**Task details:** Pictures aside, the data must be reproduced exactly.

**Supplied information:**
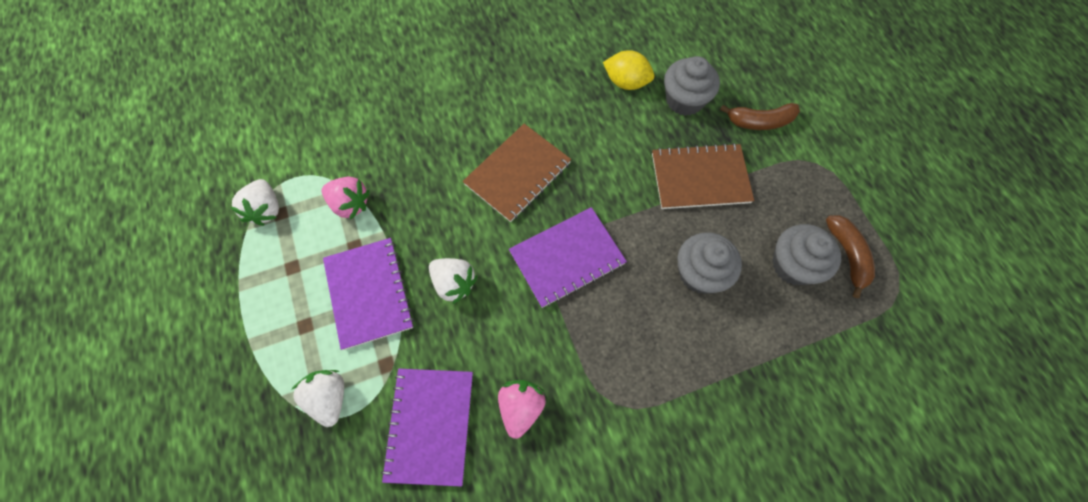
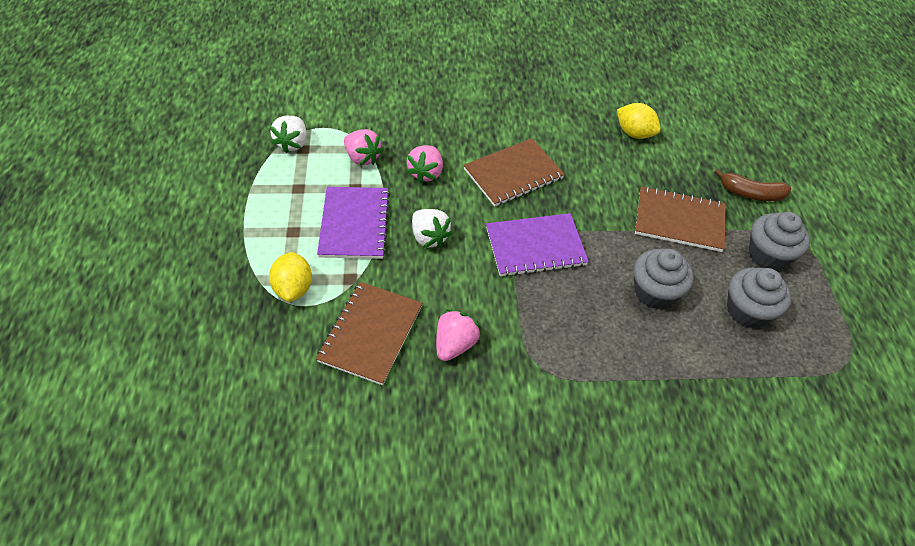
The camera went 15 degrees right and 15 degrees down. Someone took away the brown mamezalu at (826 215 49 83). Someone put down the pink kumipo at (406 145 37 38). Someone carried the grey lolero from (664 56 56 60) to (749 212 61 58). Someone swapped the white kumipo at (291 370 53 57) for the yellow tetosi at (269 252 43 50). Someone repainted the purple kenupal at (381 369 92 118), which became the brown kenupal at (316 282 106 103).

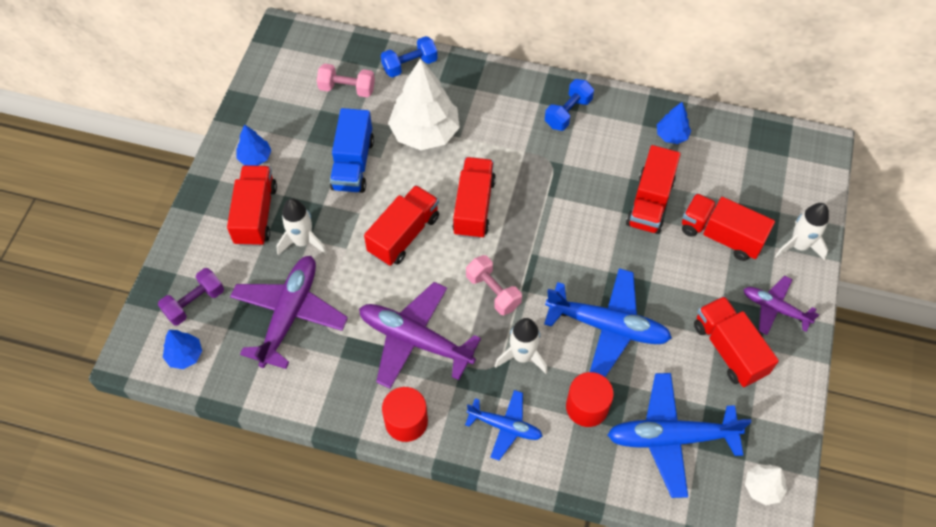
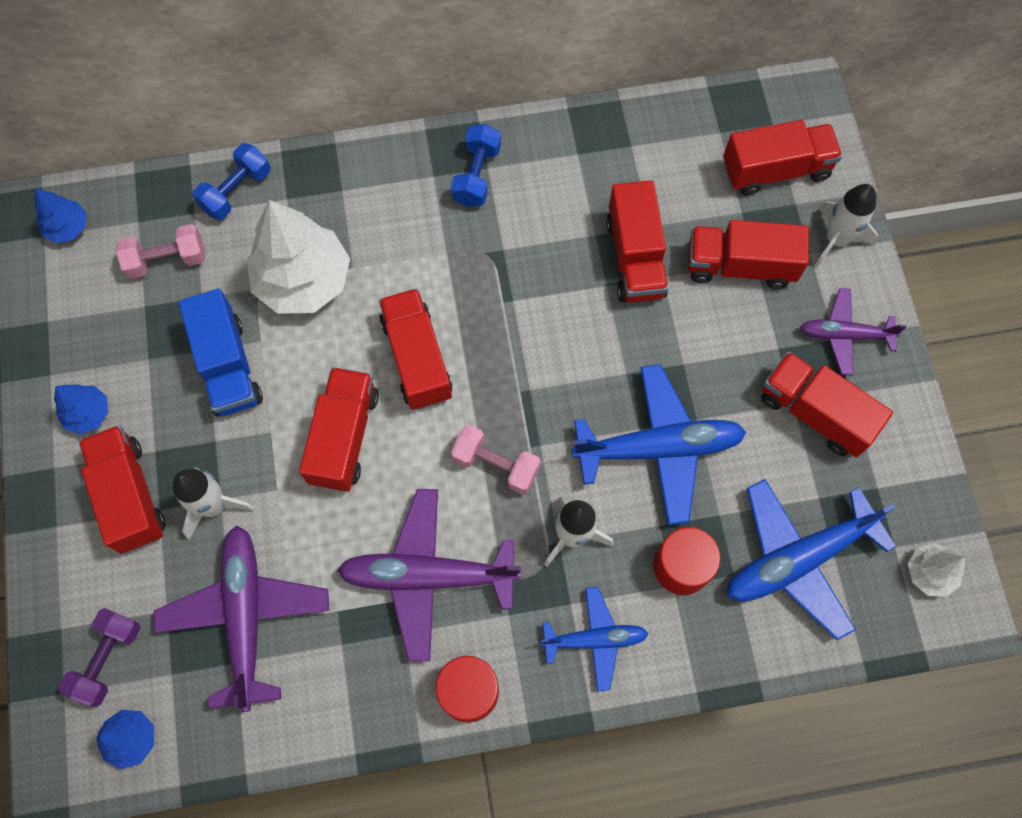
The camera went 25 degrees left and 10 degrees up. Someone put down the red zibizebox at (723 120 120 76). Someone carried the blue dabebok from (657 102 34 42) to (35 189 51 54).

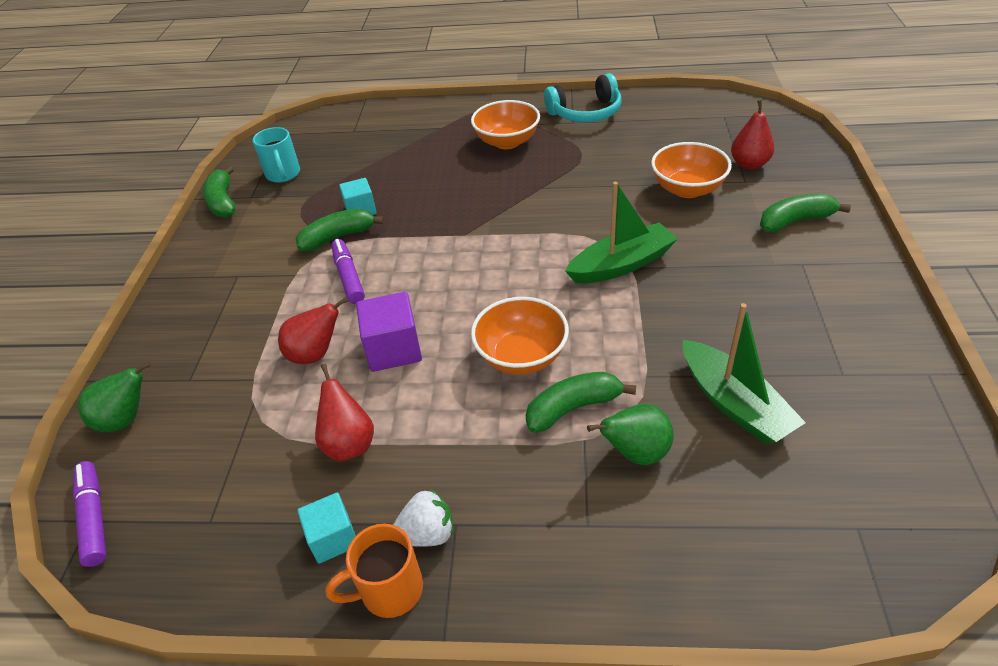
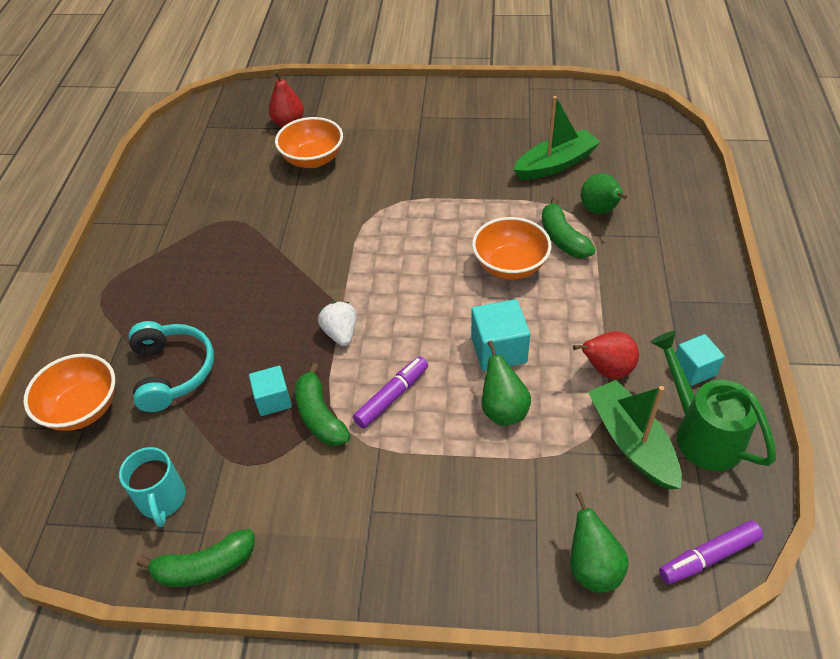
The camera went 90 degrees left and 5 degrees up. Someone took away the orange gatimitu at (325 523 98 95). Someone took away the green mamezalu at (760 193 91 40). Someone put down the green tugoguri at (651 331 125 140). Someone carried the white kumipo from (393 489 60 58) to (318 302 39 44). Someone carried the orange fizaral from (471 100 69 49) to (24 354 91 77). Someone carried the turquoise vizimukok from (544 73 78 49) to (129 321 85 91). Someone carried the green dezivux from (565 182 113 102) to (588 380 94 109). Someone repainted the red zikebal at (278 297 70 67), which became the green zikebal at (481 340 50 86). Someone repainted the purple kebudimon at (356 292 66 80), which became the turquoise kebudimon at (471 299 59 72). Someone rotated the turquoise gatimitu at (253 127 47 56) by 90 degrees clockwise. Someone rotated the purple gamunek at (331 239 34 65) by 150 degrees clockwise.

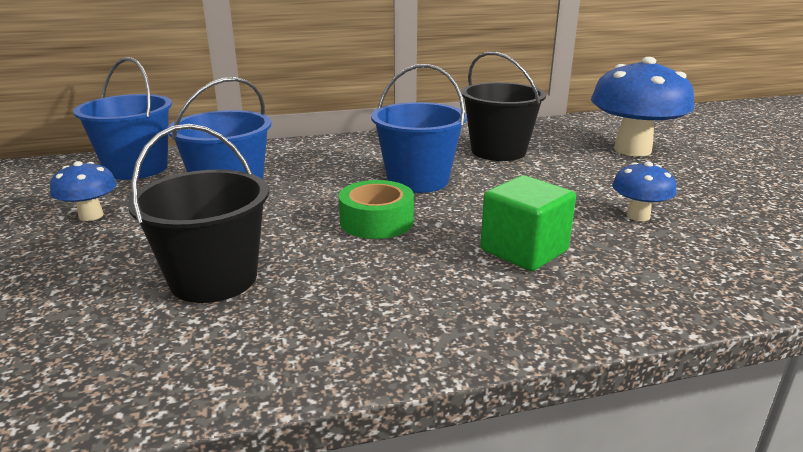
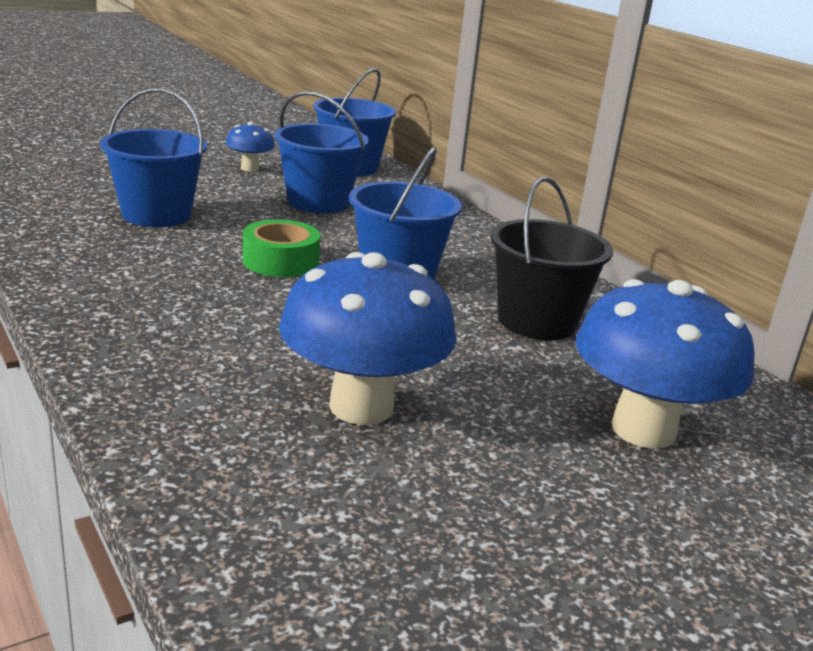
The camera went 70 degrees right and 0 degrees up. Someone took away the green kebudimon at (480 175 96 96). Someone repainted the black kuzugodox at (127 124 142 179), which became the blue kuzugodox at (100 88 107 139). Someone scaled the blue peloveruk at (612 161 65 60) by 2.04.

**Solution for this task:**
The camera went 15 degrees right and 15 degrees down. Someone took away the brown mamezalu at (826 215 49 83). Someone put down the pink kumipo at (406 145 37 38). Someone carried the grey lolero from (664 56 56 60) to (749 212 61 58). Someone swapped the white kumipo at (291 370 53 57) for the yellow tetosi at (269 252 43 50). Someone repainted the purple kenupal at (381 369 92 118), which became the brown kenupal at (316 282 106 103).

The camera went 25 degrees left and 10 degrees up. Someone put down the red zibizebox at (723 120 120 76). Someone carried the blue dabebok from (657 102 34 42) to (35 189 51 54).

The camera went 90 degrees left and 5 degrees up. Someone took away the orange gatimitu at (325 523 98 95). Someone took away the green mamezalu at (760 193 91 40). Someone put down the green tugoguri at (651 331 125 140). Someone carried the white kumipo from (393 489 60 58) to (318 302 39 44). Someone carried the orange fizaral from (471 100 69 49) to (24 354 91 77). Someone carried the turquoise vizimukok from (544 73 78 49) to (129 321 85 91). Someone carried the green dezivux from (565 182 113 102) to (588 380 94 109). Someone repainted the red zikebal at (278 297 70 67), which became the green zikebal at (481 340 50 86). Someone repainted the purple kebudimon at (356 292 66 80), which became the turquoise kebudimon at (471 299 59 72). Someone rotated the turquoise gatimitu at (253 127 47 56) by 90 degrees clockwise. Someone rotated the purple gamunek at (331 239 34 65) by 150 degrees clockwise.

The camera went 70 degrees right and 0 degrees up. Someone took away the green kebudimon at (480 175 96 96). Someone repainted the black kuzugodox at (127 124 142 179), which became the blue kuzugodox at (100 88 107 139). Someone scaled the blue peloveruk at (612 161 65 60) by 2.04.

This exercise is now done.